▽

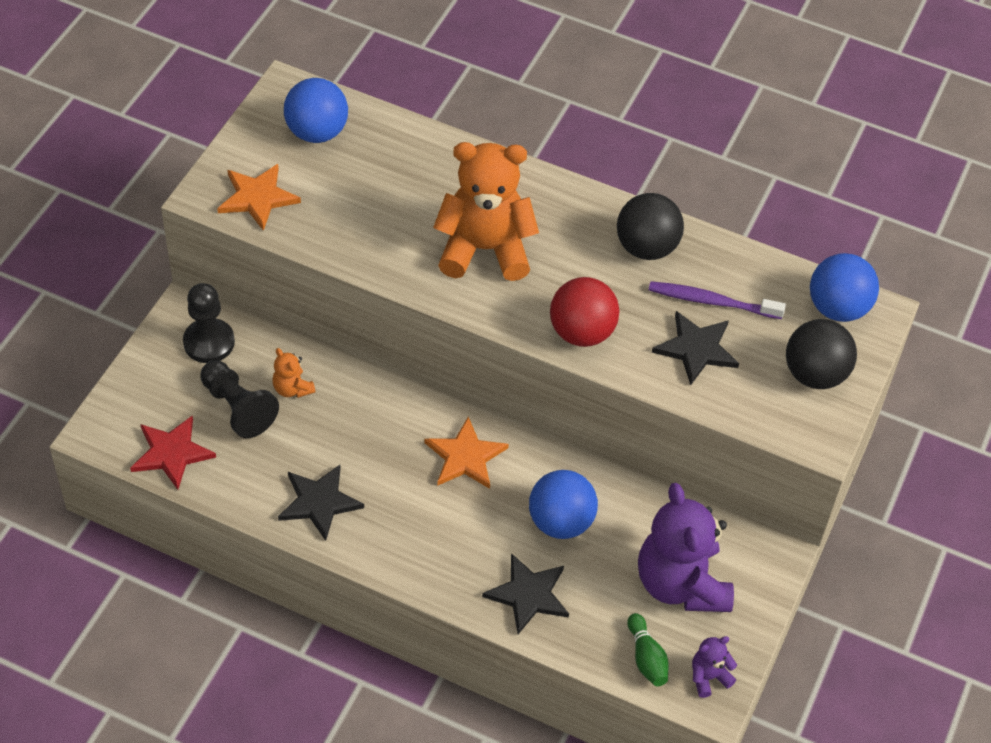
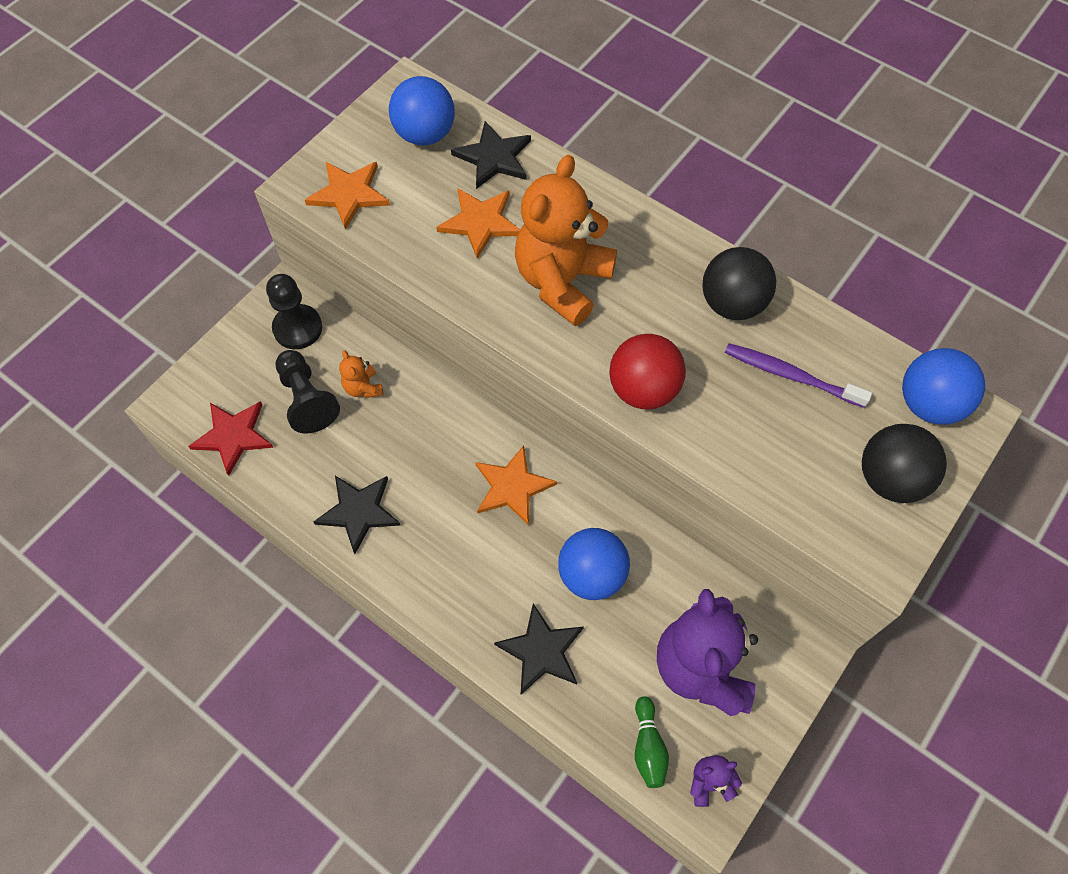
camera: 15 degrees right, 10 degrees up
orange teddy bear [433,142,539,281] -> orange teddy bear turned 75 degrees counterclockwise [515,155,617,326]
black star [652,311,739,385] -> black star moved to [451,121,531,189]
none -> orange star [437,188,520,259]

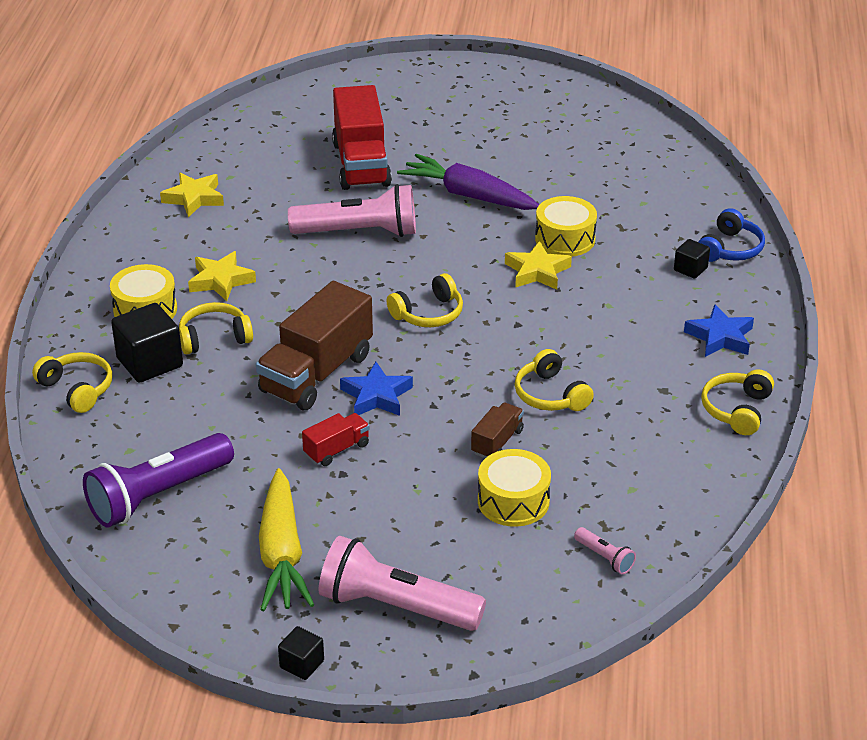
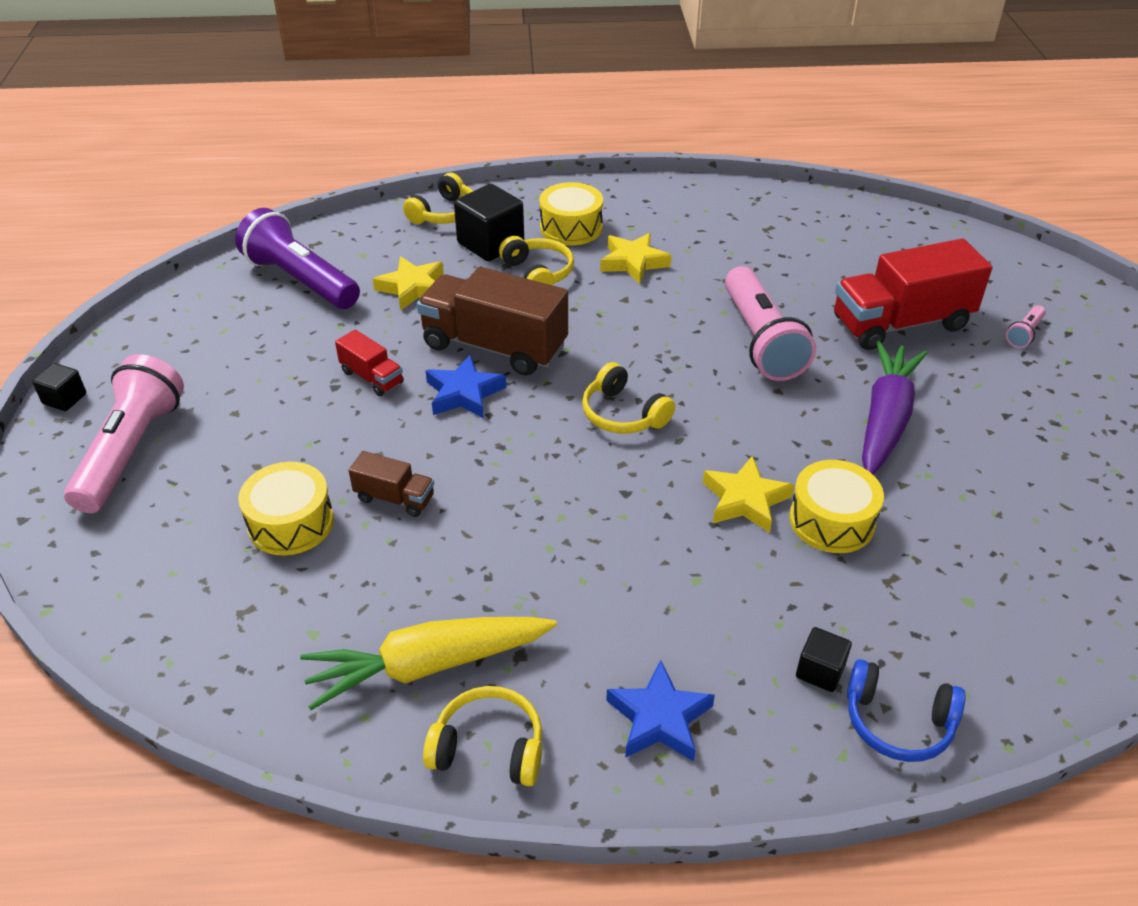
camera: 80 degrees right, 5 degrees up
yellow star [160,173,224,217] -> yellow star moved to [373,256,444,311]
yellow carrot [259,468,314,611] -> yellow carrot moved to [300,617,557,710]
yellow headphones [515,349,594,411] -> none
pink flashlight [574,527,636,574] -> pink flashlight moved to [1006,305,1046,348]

△

# Task
Retype only the lines above from the one with "none -> orange star [437,188,520,259]" through the one with "yellow carrot [259,468,314,611]", exactly and with both ends. Images stay out.

# Exercise result
none -> orange star [437,188,520,259]

camera: 80 degrees right, 5 degrees up
yellow star [160,173,224,217] -> yellow star moved to [373,256,444,311]
yellow carrot [259,468,314,611] -> yellow carrot moved to [300,617,557,710]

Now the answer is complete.